--- Problem ---
Pictures must not appear in the copy. Reproduce exactly, and only, the lines from the one with "red arrow: rotated" through the end of the data below.

Colored shape tracking data

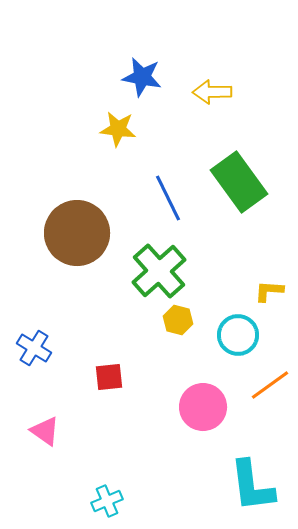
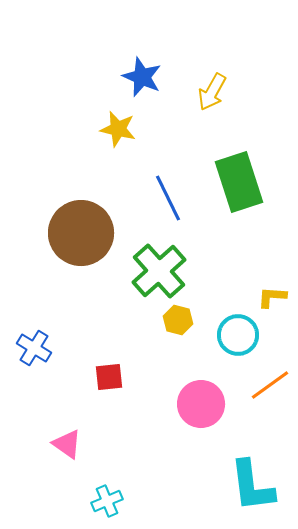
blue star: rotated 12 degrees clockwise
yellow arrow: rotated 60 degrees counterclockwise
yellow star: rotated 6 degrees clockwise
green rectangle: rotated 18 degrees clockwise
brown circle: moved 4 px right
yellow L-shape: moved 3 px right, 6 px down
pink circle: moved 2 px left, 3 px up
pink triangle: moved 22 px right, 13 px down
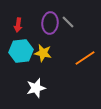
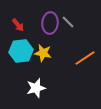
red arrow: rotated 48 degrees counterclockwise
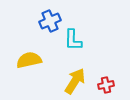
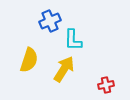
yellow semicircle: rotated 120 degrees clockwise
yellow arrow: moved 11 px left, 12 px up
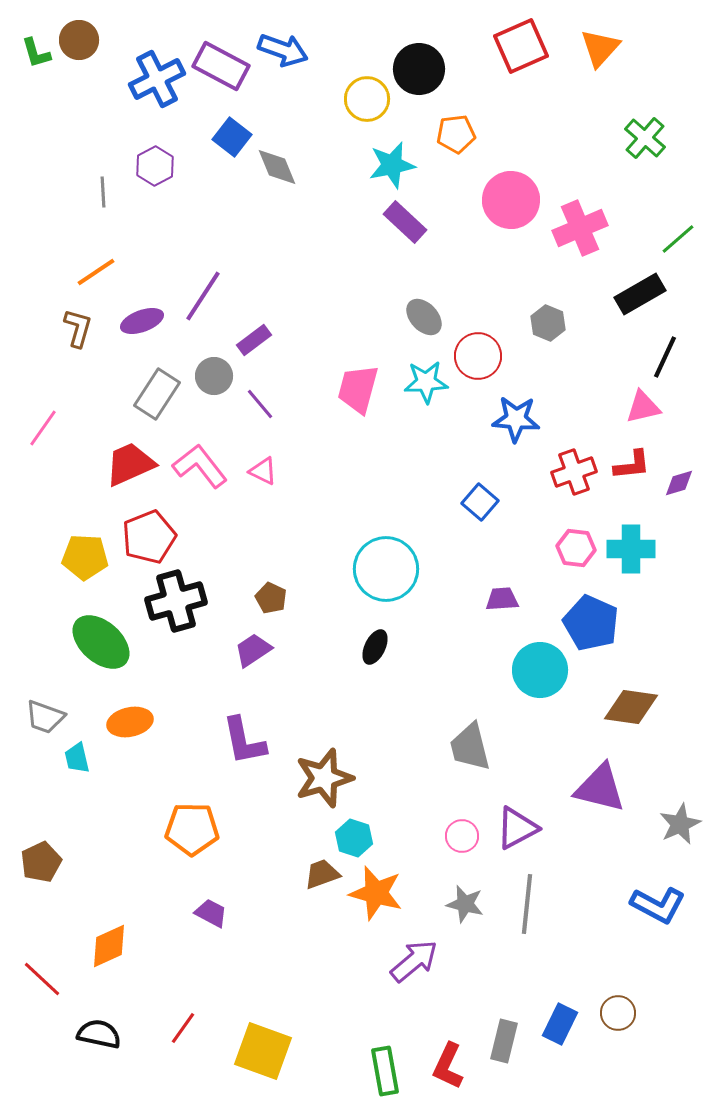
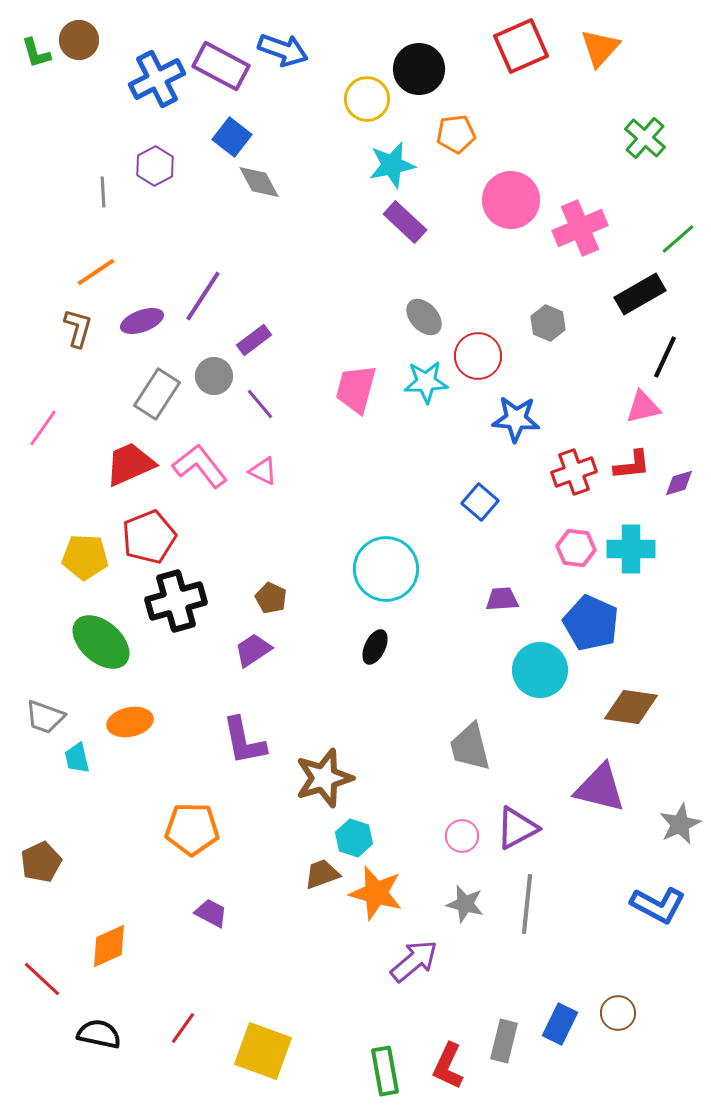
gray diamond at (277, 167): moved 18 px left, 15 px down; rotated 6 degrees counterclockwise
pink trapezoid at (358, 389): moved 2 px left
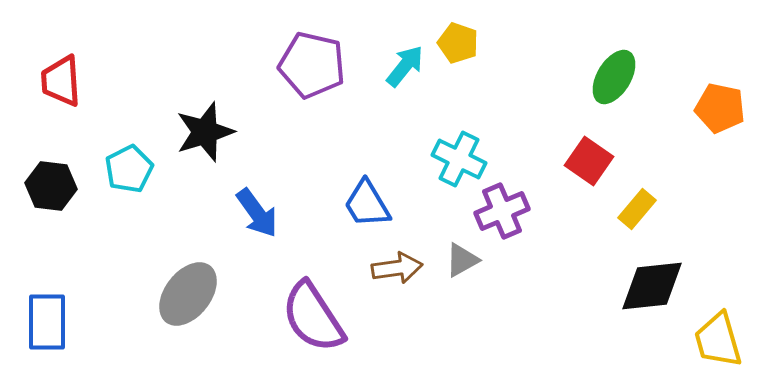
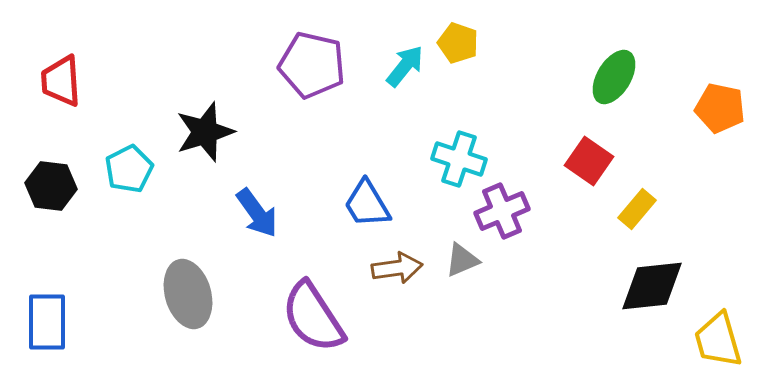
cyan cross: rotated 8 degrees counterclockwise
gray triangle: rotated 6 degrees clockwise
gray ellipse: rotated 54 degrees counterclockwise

--- The answer ---
red arrow: rotated 48 degrees counterclockwise
yellow semicircle: rotated 120 degrees clockwise
yellow arrow: moved 11 px left, 12 px up
gray diamond at (277, 167): moved 18 px left, 15 px down; rotated 6 degrees counterclockwise
pink trapezoid at (358, 389): moved 2 px left
cyan cross: rotated 8 degrees counterclockwise
gray triangle: rotated 6 degrees clockwise
gray ellipse: rotated 54 degrees counterclockwise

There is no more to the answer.